EXERCISE: The answer is the full listing below, copied exactly, with its pictures omitted.

SUPPLIED INFORMATION:
----
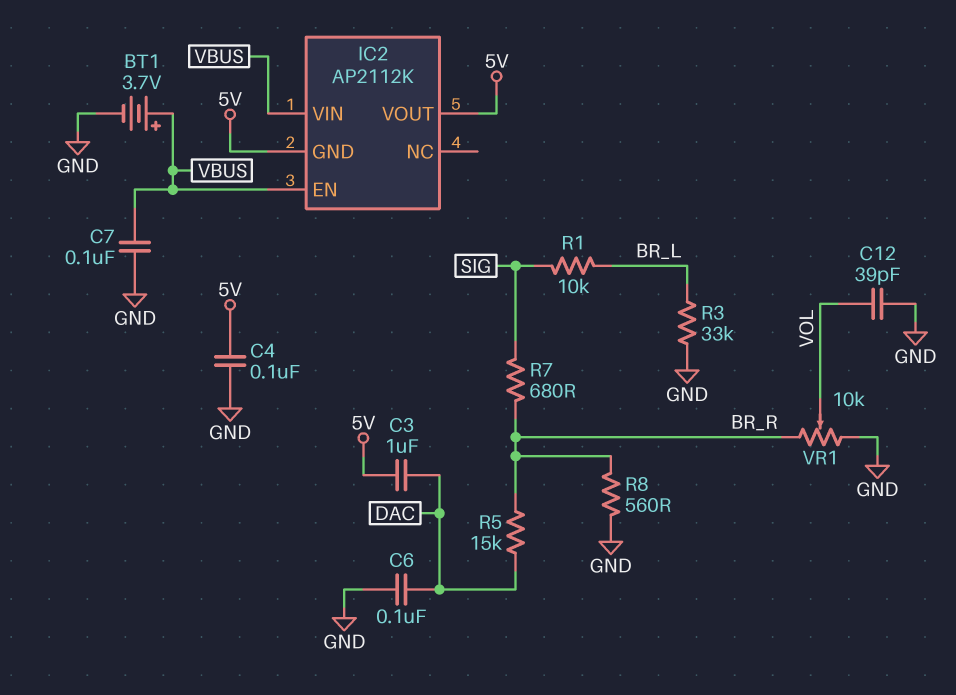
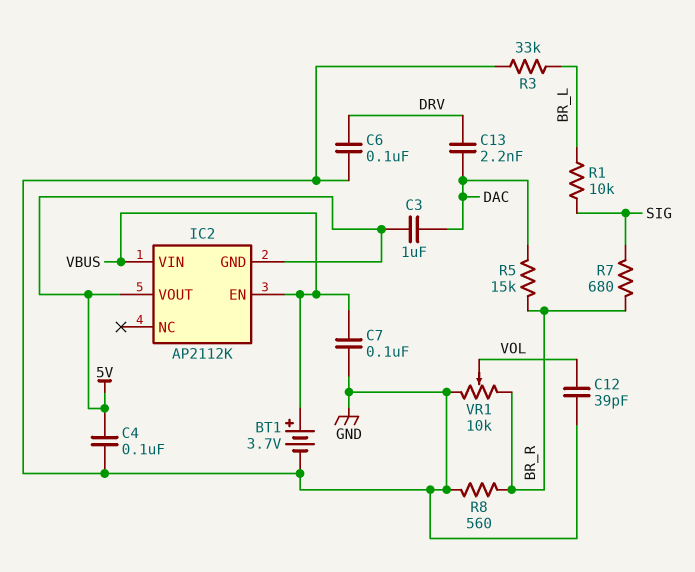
C6: 100nF (DAC, GND) -> 100nF (DRV, GND)
C13: none -> 2.2nF (DAC, DRV)

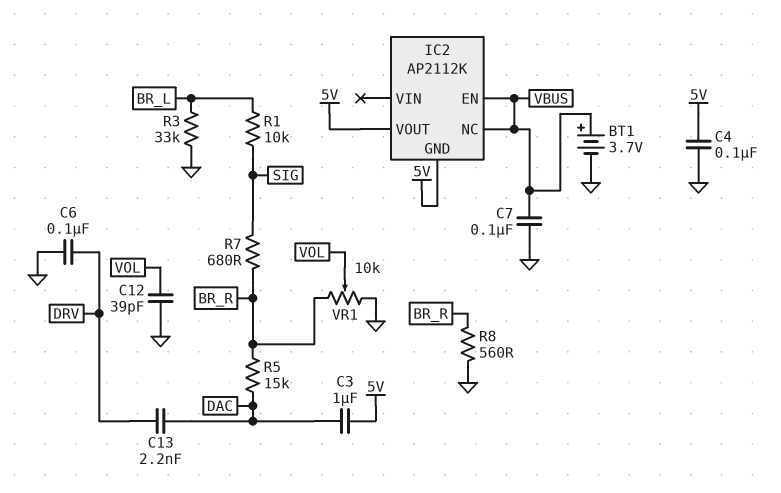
IC2 pin NC: none -> VBUS
IC2 pin VIN: VBUS -> none

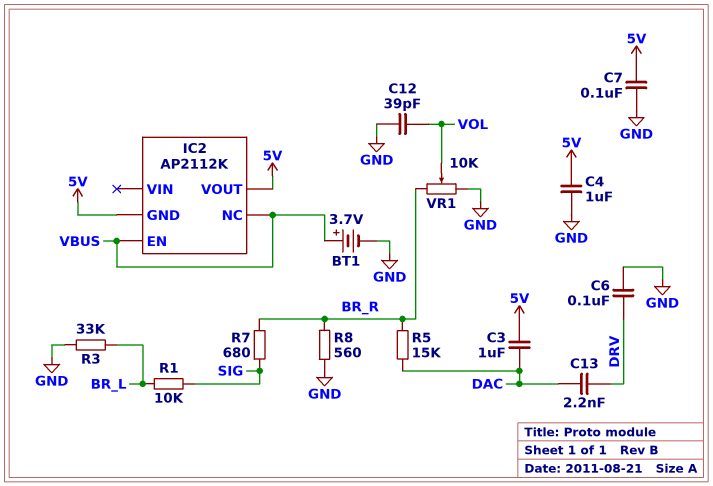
C4: 100nF (5V, GND) -> 1uF (5V, GND)
C7: 100nF (GND, VBUS) -> 100nF (5V, GND)

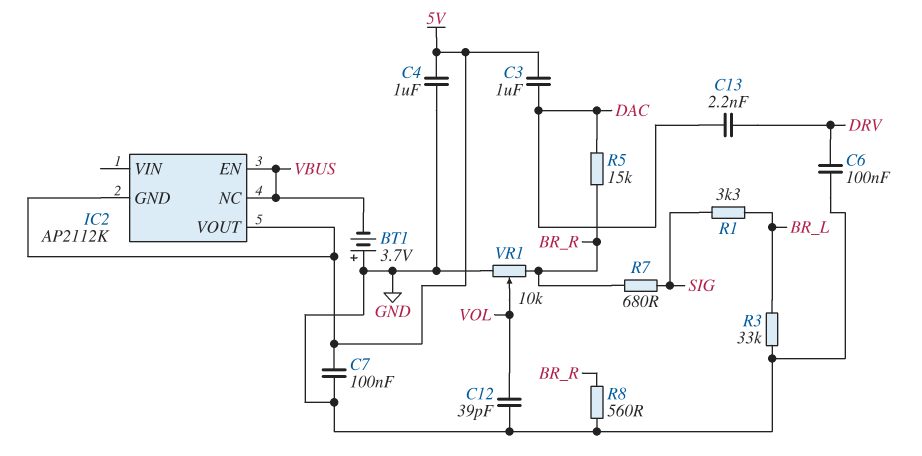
BT1: 3.7V (plus VBUS, minus GND) -> 3.7V (plus GND, minus VBUS)
R1: 10k (BR_L, SIG) -> 3.3k (BR_L, SIG)

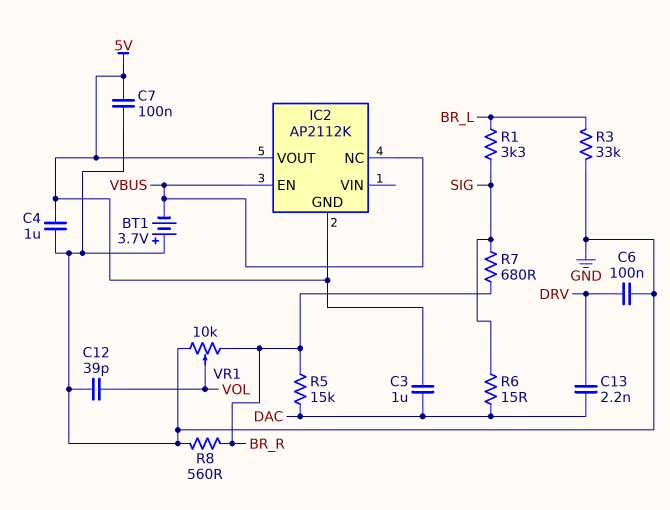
R6: none -> 15 (DAC, SIG)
----
SOLUTION FOR THIS TASK:
C6: 100nF (DAC, GND) -> 100nF (DRV, GND)
C13: none -> 2.2nF (DAC, DRV)

IC2 pin NC: none -> VBUS
IC2 pin VIN: VBUS -> none

C4: 100nF (5V, GND) -> 1uF (5V, GND)
C7: 100nF (GND, VBUS) -> 100nF (5V, GND)

BT1: 3.7V (plus VBUS, minus GND) -> 3.7V (plus GND, minus VBUS)
R1: 10k (BR_L, SIG) -> 3.3k (BR_L, SIG)

R6: none -> 15 (DAC, SIG)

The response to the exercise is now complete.